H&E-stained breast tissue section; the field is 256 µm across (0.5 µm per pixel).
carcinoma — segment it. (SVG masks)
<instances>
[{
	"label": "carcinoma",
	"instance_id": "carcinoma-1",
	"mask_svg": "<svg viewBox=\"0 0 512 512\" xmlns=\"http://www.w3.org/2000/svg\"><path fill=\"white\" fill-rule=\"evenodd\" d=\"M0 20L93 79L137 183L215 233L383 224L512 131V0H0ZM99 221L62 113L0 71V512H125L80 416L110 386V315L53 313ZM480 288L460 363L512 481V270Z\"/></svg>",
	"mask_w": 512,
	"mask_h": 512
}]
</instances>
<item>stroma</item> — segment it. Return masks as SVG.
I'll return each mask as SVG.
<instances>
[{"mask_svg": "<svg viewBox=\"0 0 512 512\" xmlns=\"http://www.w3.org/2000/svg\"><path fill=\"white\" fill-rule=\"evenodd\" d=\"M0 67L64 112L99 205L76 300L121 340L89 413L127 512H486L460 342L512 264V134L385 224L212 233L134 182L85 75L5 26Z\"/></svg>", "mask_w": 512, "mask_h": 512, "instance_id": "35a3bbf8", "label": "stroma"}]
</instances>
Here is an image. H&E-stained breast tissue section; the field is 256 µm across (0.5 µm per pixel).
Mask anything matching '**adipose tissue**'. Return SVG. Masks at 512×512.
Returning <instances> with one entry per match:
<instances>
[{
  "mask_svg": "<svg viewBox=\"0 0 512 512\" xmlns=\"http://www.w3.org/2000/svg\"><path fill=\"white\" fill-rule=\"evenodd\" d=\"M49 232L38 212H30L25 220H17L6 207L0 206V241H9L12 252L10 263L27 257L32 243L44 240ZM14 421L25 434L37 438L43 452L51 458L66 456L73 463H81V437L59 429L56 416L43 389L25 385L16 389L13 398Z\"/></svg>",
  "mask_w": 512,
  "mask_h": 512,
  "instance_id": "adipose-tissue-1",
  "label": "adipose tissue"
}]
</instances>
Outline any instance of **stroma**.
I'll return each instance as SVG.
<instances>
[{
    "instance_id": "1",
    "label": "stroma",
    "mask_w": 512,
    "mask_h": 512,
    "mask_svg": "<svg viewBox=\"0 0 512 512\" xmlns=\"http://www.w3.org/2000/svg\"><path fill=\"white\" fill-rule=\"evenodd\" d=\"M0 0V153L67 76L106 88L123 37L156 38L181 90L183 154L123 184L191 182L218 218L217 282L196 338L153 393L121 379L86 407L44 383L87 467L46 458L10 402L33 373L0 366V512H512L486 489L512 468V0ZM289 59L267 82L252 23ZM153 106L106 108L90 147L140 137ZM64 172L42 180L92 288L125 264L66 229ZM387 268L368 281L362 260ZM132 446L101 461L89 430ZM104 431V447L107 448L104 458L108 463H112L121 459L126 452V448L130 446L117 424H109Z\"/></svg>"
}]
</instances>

___

> [Task directions]
Which lines above contain "across"? Show each of them.

> [Task response]
H&E-stained breast tissue section; the field is 256 µm across (0.5 µm per pixel).
Here is an image. H&E-stained breast tissue section; the field is 256 µm across (0.5 µm per pixel).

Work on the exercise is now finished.